Records START

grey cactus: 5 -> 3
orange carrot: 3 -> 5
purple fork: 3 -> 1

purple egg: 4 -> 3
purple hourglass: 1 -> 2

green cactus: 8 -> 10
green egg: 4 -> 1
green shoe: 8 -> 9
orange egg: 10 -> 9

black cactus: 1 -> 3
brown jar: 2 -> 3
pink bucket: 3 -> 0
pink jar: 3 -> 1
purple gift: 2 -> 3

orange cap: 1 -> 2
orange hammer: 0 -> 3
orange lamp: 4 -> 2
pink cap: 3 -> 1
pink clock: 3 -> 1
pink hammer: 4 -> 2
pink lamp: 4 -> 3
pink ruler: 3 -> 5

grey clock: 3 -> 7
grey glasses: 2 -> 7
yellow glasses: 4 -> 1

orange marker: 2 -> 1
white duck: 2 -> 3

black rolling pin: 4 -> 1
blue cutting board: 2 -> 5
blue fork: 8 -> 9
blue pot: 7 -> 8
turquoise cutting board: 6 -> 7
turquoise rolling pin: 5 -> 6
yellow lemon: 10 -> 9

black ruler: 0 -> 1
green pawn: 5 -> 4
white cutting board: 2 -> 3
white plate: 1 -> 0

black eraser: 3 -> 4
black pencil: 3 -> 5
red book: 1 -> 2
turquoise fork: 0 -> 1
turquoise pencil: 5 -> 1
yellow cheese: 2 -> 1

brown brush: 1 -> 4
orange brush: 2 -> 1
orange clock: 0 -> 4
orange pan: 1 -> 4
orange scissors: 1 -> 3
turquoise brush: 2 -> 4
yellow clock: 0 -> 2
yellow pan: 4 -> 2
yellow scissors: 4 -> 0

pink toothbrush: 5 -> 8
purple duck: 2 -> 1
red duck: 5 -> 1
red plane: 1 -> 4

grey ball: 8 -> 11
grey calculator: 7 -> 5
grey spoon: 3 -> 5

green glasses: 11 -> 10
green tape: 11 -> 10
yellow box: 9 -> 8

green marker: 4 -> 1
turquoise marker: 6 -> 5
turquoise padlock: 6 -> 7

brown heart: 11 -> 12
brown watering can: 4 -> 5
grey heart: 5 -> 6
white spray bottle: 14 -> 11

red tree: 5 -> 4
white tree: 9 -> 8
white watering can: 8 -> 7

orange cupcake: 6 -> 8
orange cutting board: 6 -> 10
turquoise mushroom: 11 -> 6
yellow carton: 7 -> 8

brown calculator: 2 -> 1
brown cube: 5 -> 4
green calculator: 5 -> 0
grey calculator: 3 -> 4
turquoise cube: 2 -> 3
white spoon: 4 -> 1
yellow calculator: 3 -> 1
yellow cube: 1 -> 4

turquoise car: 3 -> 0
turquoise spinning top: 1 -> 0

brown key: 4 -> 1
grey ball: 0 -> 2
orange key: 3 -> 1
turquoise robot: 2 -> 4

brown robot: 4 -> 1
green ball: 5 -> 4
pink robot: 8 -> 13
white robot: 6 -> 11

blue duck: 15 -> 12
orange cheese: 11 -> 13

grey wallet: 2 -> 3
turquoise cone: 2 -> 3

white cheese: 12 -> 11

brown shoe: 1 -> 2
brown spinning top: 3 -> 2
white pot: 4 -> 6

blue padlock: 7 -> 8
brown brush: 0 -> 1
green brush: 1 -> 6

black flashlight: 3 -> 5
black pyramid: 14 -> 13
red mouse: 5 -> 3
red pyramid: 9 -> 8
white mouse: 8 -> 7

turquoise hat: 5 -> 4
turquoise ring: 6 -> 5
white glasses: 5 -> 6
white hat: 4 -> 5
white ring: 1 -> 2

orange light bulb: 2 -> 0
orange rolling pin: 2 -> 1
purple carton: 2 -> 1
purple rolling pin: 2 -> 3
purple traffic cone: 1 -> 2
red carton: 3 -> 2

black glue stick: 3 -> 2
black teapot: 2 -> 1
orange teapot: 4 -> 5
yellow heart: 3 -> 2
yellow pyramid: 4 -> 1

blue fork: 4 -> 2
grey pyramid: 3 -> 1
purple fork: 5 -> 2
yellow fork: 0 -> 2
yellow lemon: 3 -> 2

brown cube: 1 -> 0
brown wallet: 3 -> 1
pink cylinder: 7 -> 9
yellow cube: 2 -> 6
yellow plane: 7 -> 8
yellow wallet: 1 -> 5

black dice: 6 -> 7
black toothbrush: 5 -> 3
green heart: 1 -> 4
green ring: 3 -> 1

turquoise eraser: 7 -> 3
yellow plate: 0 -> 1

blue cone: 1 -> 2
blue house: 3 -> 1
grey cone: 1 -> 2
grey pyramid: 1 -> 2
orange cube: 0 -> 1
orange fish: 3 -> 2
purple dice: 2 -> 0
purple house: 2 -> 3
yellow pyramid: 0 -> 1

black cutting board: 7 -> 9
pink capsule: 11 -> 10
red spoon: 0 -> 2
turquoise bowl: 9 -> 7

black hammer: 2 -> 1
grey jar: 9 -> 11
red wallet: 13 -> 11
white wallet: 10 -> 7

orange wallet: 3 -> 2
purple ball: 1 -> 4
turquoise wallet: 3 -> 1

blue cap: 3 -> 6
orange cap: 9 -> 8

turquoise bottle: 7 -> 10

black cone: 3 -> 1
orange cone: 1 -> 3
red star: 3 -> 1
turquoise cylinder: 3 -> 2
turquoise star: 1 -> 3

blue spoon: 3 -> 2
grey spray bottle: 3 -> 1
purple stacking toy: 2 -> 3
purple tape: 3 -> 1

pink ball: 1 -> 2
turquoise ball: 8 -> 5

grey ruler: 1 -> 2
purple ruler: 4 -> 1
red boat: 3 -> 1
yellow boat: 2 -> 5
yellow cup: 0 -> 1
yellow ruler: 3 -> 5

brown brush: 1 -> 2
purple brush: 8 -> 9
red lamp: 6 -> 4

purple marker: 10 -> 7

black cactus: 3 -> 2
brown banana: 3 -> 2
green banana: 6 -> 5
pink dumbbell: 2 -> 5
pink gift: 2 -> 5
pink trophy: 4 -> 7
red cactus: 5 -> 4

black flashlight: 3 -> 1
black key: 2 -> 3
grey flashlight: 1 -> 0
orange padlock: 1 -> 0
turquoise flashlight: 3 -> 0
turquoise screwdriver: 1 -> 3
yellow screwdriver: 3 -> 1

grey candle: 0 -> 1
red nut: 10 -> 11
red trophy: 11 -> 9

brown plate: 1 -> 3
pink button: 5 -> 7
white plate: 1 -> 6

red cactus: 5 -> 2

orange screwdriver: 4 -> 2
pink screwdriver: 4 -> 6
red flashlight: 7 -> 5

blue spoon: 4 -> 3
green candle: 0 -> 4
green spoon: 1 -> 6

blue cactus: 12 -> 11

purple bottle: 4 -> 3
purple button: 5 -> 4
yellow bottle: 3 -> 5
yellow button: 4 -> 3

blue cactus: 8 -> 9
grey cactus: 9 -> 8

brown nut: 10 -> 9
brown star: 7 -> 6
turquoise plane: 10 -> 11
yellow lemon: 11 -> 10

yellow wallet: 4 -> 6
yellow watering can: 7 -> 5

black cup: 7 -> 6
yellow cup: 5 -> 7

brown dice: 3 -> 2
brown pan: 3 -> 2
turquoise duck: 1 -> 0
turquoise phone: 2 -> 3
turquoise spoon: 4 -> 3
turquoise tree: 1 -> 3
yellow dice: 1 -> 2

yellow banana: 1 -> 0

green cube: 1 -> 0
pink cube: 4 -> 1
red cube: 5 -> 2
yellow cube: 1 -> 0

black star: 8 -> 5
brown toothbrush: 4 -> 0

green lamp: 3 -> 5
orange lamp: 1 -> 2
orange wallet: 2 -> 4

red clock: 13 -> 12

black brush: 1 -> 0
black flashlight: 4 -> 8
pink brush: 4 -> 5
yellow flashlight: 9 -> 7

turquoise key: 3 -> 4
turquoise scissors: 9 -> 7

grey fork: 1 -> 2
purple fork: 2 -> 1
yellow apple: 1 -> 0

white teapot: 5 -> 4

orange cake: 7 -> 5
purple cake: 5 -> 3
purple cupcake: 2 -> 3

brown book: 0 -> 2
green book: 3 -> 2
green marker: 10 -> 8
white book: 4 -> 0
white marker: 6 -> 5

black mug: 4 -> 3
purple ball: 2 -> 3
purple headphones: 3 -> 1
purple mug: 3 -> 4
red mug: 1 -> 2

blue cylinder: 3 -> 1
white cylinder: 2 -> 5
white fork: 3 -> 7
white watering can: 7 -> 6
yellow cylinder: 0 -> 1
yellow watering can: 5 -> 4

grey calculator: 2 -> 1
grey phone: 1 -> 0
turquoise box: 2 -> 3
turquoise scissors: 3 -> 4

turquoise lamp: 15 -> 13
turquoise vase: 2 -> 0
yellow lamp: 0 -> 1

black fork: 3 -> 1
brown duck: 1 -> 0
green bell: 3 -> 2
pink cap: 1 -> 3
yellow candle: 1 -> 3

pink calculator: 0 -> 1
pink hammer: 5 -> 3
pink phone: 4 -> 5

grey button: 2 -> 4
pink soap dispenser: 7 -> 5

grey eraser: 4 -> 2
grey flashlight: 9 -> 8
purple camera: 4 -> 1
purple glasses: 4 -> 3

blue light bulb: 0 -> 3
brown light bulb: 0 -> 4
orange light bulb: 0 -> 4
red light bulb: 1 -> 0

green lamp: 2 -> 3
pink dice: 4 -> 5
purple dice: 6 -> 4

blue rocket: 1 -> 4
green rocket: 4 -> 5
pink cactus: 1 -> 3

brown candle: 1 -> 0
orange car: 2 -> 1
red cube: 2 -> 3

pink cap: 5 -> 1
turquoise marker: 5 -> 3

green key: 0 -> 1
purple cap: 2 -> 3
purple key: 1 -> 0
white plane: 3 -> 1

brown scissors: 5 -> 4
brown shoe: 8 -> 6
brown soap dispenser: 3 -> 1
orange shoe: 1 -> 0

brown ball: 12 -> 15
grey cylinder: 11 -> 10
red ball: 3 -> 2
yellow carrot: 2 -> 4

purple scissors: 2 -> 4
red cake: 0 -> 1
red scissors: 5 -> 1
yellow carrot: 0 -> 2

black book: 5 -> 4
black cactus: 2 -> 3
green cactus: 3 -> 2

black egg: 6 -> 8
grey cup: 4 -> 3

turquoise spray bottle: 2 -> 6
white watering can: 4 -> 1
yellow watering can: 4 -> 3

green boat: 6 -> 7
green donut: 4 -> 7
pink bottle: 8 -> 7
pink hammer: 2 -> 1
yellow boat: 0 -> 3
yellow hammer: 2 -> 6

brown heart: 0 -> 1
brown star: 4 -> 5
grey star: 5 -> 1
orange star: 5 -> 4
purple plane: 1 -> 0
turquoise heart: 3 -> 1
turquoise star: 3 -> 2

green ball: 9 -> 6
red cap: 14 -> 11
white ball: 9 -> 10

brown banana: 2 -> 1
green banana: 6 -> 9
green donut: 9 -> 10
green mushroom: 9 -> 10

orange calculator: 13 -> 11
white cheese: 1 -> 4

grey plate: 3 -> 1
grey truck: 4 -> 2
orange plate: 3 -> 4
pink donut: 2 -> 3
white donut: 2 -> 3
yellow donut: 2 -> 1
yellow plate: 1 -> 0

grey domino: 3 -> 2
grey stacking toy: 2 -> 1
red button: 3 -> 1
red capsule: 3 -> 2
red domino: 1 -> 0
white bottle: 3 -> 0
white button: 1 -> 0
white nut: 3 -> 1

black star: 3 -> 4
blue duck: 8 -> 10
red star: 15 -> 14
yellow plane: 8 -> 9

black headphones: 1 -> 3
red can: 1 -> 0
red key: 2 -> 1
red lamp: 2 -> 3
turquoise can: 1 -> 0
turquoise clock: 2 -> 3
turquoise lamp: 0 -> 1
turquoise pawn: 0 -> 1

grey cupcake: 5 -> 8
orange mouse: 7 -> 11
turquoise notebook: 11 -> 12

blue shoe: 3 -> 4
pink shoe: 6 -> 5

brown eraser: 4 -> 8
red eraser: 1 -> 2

Records END

__The problem__.
Among the records above, only the lines between the line holding "blue padlock: 7 -> 8" and the line holding "turquoise ball: 8 -> 5", inclusive, are to be output, exactly as written.

__Result of the task__.
blue padlock: 7 -> 8
brown brush: 0 -> 1
green brush: 1 -> 6

black flashlight: 3 -> 5
black pyramid: 14 -> 13
red mouse: 5 -> 3
red pyramid: 9 -> 8
white mouse: 8 -> 7

turquoise hat: 5 -> 4
turquoise ring: 6 -> 5
white glasses: 5 -> 6
white hat: 4 -> 5
white ring: 1 -> 2

orange light bulb: 2 -> 0
orange rolling pin: 2 -> 1
purple carton: 2 -> 1
purple rolling pin: 2 -> 3
purple traffic cone: 1 -> 2
red carton: 3 -> 2

black glue stick: 3 -> 2
black teapot: 2 -> 1
orange teapot: 4 -> 5
yellow heart: 3 -> 2
yellow pyramid: 4 -> 1

blue fork: 4 -> 2
grey pyramid: 3 -> 1
purple fork: 5 -> 2
yellow fork: 0 -> 2
yellow lemon: 3 -> 2

brown cube: 1 -> 0
brown wallet: 3 -> 1
pink cylinder: 7 -> 9
yellow cube: 2 -> 6
yellow plane: 7 -> 8
yellow wallet: 1 -> 5

black dice: 6 -> 7
black toothbrush: 5 -> 3
green heart: 1 -> 4
green ring: 3 -> 1

turquoise eraser: 7 -> 3
yellow plate: 0 -> 1

blue cone: 1 -> 2
blue house: 3 -> 1
grey cone: 1 -> 2
grey pyramid: 1 -> 2
orange cube: 0 -> 1
orange fish: 3 -> 2
purple dice: 2 -> 0
purple house: 2 -> 3
yellow pyramid: 0 -> 1

black cutting board: 7 -> 9
pink capsule: 11 -> 10
red spoon: 0 -> 2
turquoise bowl: 9 -> 7

black hammer: 2 -> 1
grey jar: 9 -> 11
red wallet: 13 -> 11
white wallet: 10 -> 7

orange wallet: 3 -> 2
purple ball: 1 -> 4
turquoise wallet: 3 -> 1

blue cap: 3 -> 6
orange cap: 9 -> 8

turquoise bottle: 7 -> 10

black cone: 3 -> 1
orange cone: 1 -> 3
red star: 3 -> 1
turquoise cylinder: 3 -> 2
turquoise star: 1 -> 3

blue spoon: 3 -> 2
grey spray bottle: 3 -> 1
purple stacking toy: 2 -> 3
purple tape: 3 -> 1

pink ball: 1 -> 2
turquoise ball: 8 -> 5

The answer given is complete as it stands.